Reproduce exactly the lines below from the one containing "yellow house: [173,73,222,140]" through the one containing "black screwdriver: [224,536,267,608]", including both, and nothing else.
====== RECORDS TO PROCESS
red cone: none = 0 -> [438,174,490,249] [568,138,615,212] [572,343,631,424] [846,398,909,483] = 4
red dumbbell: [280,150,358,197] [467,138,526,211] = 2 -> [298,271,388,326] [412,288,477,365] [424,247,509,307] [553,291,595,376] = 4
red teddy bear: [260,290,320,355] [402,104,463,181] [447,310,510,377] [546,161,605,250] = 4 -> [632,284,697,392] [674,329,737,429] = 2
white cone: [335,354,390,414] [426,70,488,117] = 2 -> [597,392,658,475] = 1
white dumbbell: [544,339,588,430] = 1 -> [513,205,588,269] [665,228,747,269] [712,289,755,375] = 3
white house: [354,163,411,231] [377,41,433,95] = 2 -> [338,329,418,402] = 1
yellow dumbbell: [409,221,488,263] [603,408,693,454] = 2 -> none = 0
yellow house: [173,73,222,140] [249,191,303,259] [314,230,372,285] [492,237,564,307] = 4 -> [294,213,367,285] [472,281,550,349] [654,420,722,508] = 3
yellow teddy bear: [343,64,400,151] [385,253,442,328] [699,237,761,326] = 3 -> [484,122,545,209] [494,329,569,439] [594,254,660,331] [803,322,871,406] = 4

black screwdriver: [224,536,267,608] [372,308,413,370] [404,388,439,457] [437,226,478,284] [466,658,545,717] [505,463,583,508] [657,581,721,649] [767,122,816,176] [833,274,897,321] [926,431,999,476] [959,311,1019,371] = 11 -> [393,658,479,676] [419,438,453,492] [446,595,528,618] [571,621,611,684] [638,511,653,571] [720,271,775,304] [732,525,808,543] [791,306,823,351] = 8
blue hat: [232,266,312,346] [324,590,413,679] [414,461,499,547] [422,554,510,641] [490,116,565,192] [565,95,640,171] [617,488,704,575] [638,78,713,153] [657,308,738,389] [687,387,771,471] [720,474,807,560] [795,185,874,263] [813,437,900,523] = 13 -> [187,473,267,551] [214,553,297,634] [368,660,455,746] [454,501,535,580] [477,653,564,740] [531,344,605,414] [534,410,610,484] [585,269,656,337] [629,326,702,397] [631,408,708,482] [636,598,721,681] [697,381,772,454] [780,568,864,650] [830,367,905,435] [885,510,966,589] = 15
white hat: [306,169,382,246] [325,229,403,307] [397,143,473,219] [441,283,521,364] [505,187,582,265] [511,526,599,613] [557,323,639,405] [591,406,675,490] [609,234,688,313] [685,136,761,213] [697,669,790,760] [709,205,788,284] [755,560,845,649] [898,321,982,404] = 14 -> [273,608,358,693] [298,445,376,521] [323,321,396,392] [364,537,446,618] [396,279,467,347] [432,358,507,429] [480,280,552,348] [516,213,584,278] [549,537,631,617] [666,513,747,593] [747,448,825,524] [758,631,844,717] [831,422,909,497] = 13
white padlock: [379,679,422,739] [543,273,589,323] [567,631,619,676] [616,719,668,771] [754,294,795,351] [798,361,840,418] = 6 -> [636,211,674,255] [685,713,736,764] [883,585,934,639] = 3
============
[EXERCISE RESULT]
yellow house: [173,73,222,140] [249,191,303,259] [314,230,372,285] [492,237,564,307] = 4 -> [294,213,367,285] [472,281,550,349] [654,420,722,508] = 3
yellow teddy bear: [343,64,400,151] [385,253,442,328] [699,237,761,326] = 3 -> [484,122,545,209] [494,329,569,439] [594,254,660,331] [803,322,871,406] = 4

black screwdriver: [224,536,267,608] [372,308,413,370] [404,388,439,457] [437,226,478,284] [466,658,545,717] [505,463,583,508] [657,581,721,649] [767,122,816,176] [833,274,897,321] [926,431,999,476] [959,311,1019,371] = 11 -> [393,658,479,676] [419,438,453,492] [446,595,528,618] [571,621,611,684] [638,511,653,571] [720,271,775,304] [732,525,808,543] [791,306,823,351] = 8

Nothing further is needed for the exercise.